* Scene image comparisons
* * *
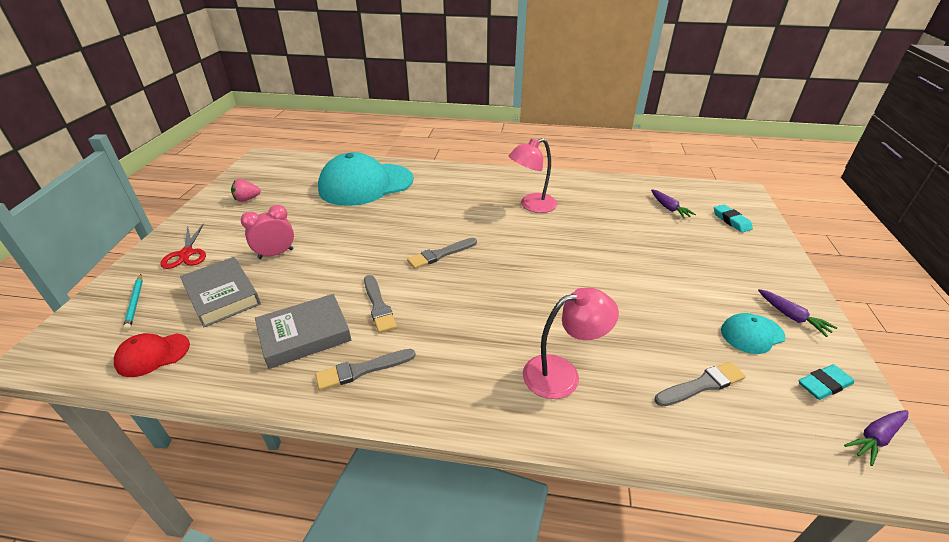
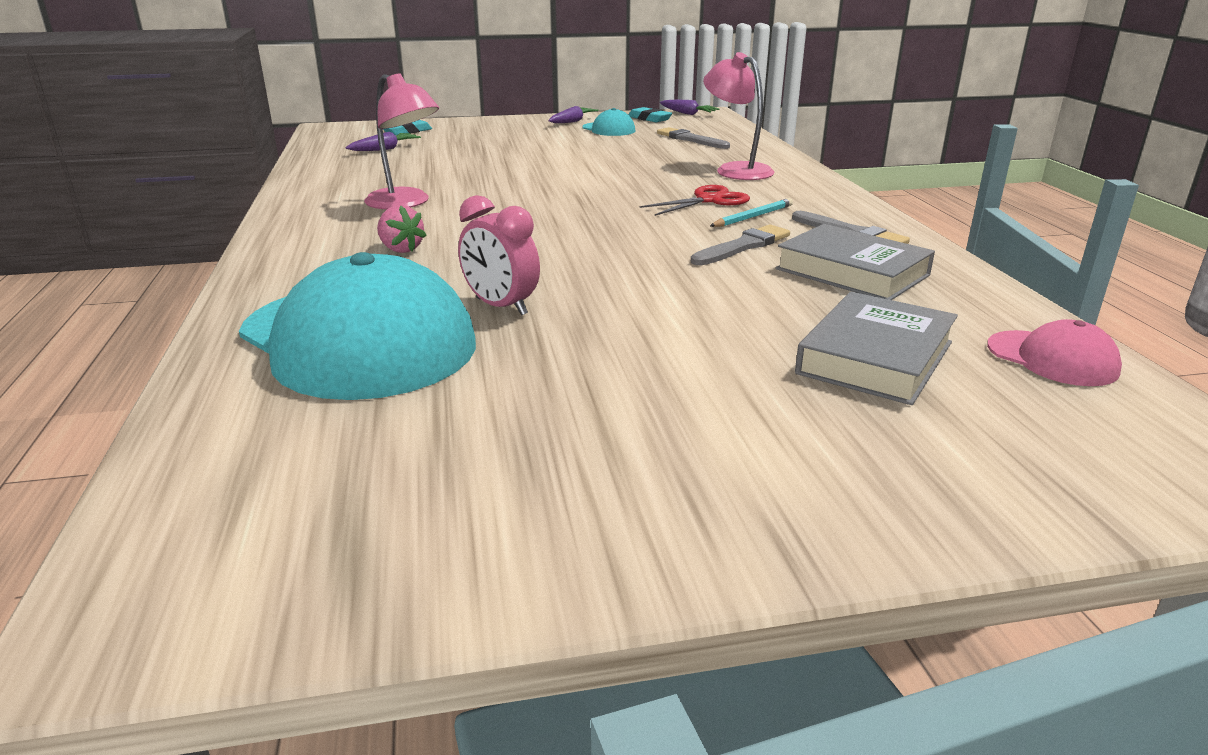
camera: 110 degrees left, 10 degrees down
(135, 303) = (1023, 442): turquoise pencil -> turquoise pencil (753, 217)
(153, 355) = (1052, 358): red cap -> pink cap
(186, 254) = (830, 464): red scissors -> red scissors (709, 200)
(247, 199) = (510, 492): pink strawberry -> pink strawberry (400, 249)
(276, 254) = (713, 352): pink clock -> pink clock (501, 307)
(440, 254) = (589, 234): grey brush -> none

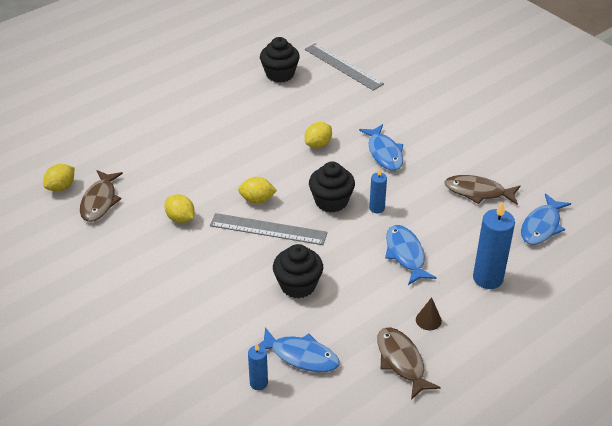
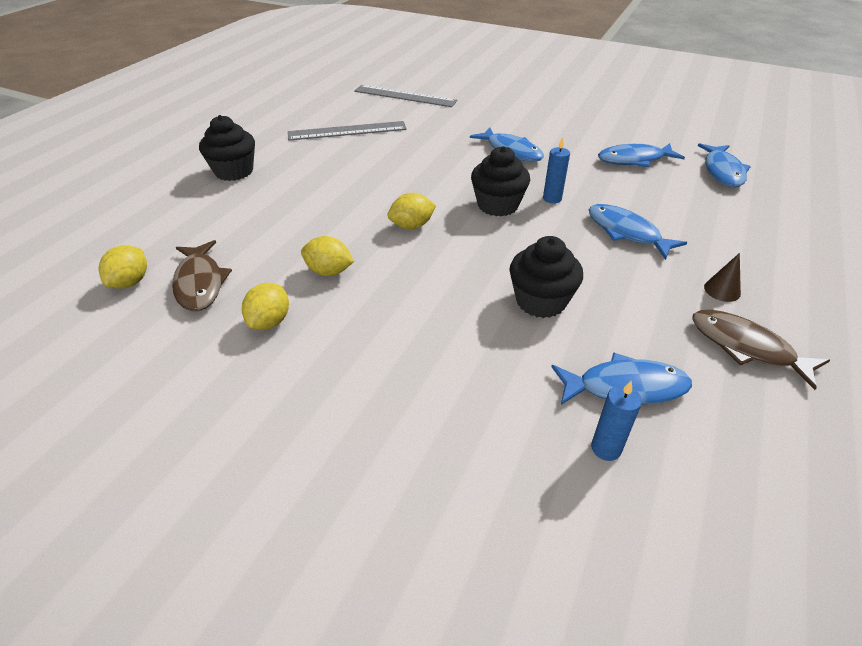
camera: 25 degrees left, 0 degrees up
(268, 229) = (450, 251): grey ruler -> grey ruler (347, 131)
(280, 74) = (344, 114): black cupcake -> black cupcake (234, 171)
(318, 144) = (436, 160): yellow lemon -> yellow lemon (270, 321)
(478, 192) = (634, 160): brown fish -> blue fish
(488, 278) = (730, 230): blue candle -> none

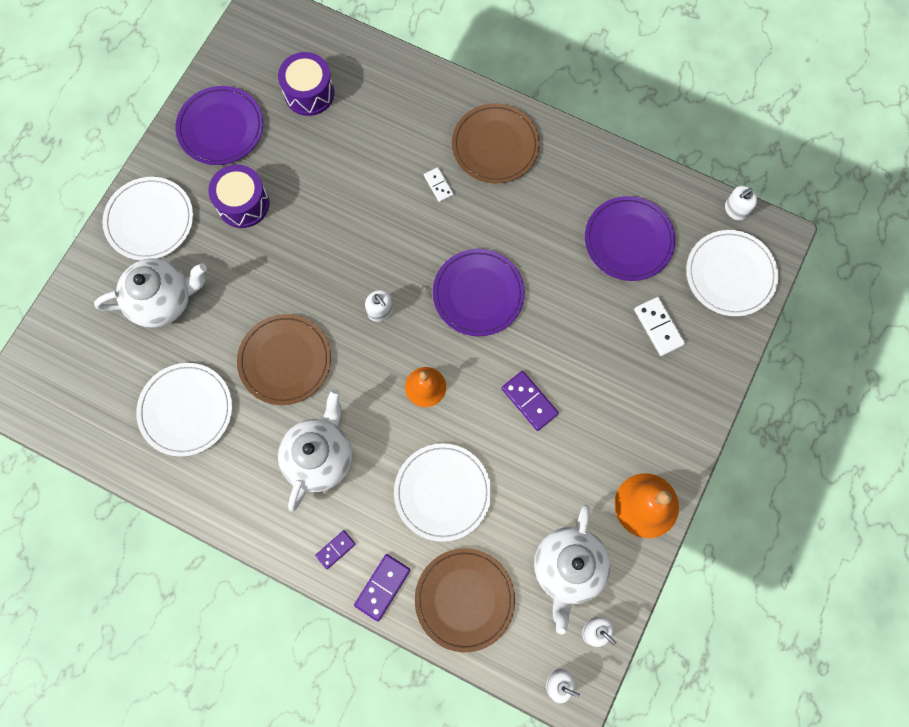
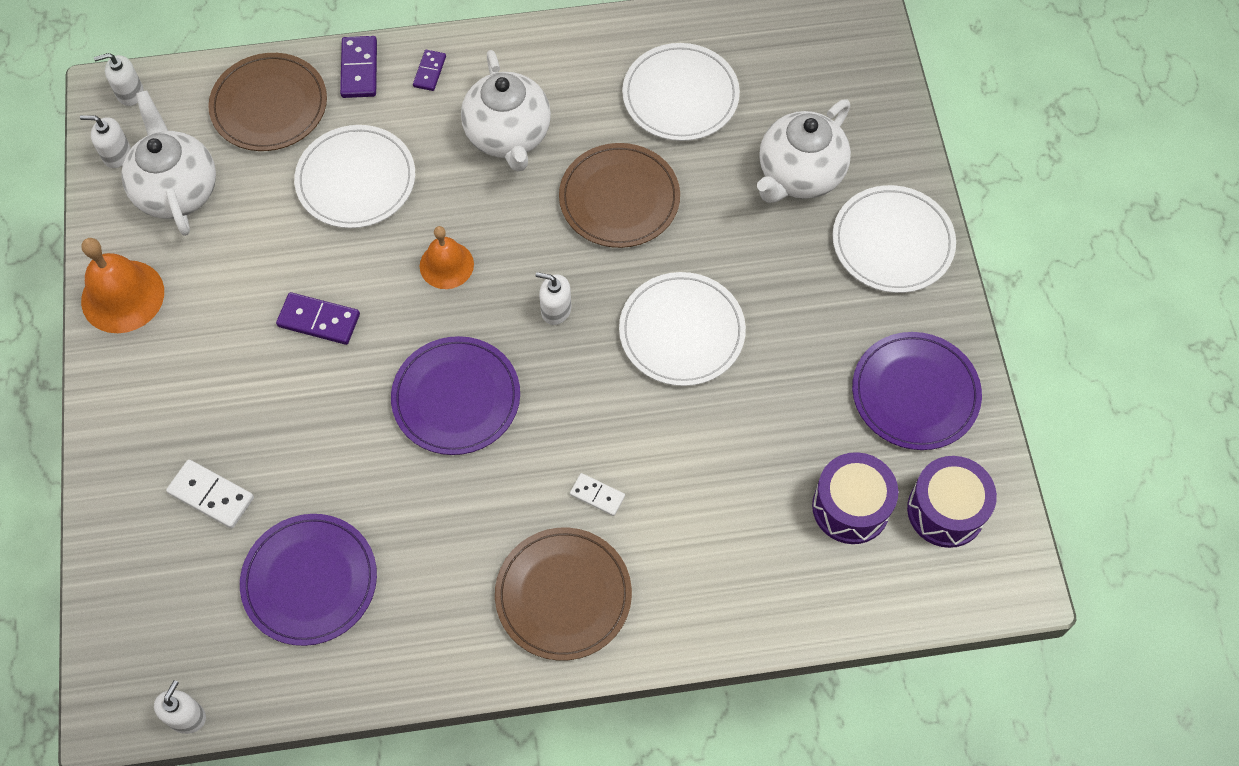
camera: 145 degrees right, 10 degrees down
(243, 203) = (808, 325): purple drum -> purple drum (946, 510)
(730, 274) = (151, 620): white plate -> white plate (682, 331)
* * *
* Required work
None of the pictures should be copied, but every record above must be restated in full.

* Task solution
camera: 110 degrees left, 10 degrees down
(135, 303) = (1023, 442): turquoise pencil -> turquoise pencil (753, 217)
(153, 355) = (1052, 358): red cap -> pink cap
(186, 254) = (830, 464): red scissors -> red scissors (709, 200)
(247, 199) = (510, 492): pink strawberry -> pink strawberry (400, 249)
(276, 254) = (713, 352): pink clock -> pink clock (501, 307)
(440, 254) = (589, 234): grey brush -> none

camera: 25 degrees left, 0 degrees up
(268, 229) = (450, 251): grey ruler -> grey ruler (347, 131)
(280, 74) = (344, 114): black cupcake -> black cupcake (234, 171)
(318, 144) = (436, 160): yellow lemon -> yellow lemon (270, 321)
(478, 192) = (634, 160): brown fish -> blue fish
(488, 278) = (730, 230): blue candle -> none

camera: 145 degrees right, 10 degrees down
(243, 203) = (808, 325): purple drum -> purple drum (946, 510)
(730, 274) = (151, 620): white plate -> white plate (682, 331)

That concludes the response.